◆ PROBLEM STATEMENT:
Would you please retype, exactly, the lines of the listing below between the line with "The camera went 105" and the line with "The domino (bleu)", inclusive?

======== TASK MATERIAL ========

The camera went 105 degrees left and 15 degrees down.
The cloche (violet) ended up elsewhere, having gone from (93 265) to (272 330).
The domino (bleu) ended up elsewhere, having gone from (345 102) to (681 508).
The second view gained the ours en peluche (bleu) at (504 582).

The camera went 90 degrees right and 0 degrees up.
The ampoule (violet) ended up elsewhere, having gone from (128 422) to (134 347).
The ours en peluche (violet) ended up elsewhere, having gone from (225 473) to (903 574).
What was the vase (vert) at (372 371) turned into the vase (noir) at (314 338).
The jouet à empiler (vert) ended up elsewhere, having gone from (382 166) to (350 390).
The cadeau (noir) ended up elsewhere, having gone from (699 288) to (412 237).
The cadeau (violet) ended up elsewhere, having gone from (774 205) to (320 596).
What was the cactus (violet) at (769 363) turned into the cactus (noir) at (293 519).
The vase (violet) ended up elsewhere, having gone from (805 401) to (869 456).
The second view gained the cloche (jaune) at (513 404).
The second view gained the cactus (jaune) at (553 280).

========
======== TASK MATERIAL ========

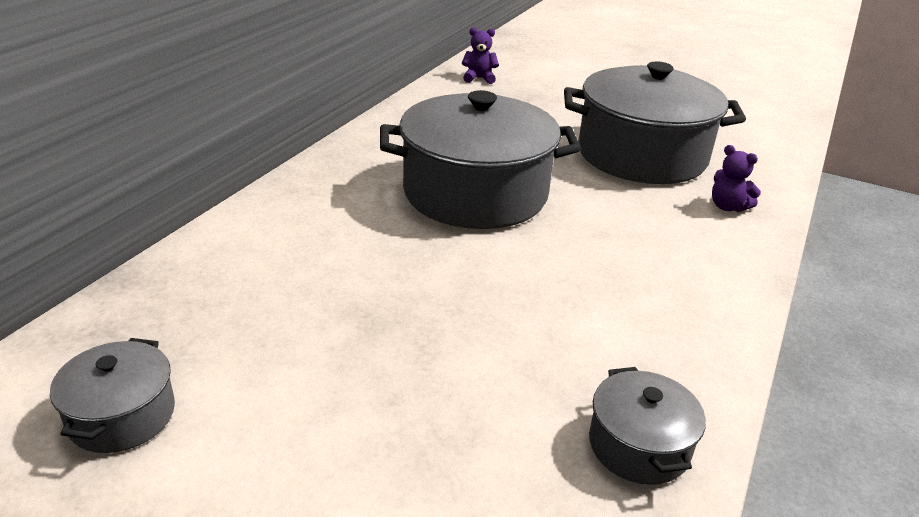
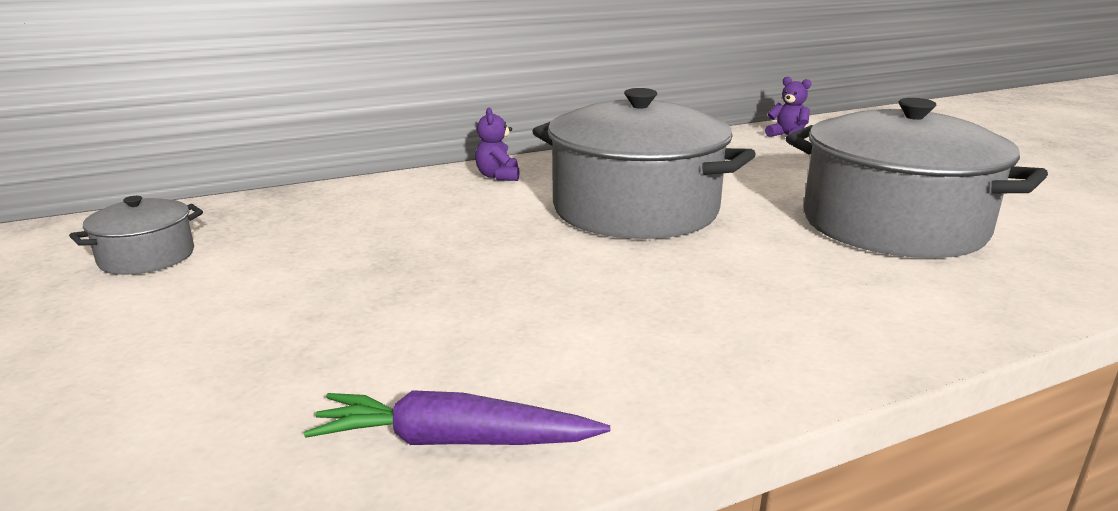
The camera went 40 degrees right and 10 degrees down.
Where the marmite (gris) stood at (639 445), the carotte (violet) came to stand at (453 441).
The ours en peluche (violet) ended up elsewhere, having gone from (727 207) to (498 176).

========

◆ RESPONSE TO THE TASK:
The camera went 105 degrees left and 15 degrees down.
The cloche (violet) ended up elsewhere, having gone from (93 265) to (272 330).
The domino (bleu) ended up elsewhere, having gone from (345 102) to (681 508).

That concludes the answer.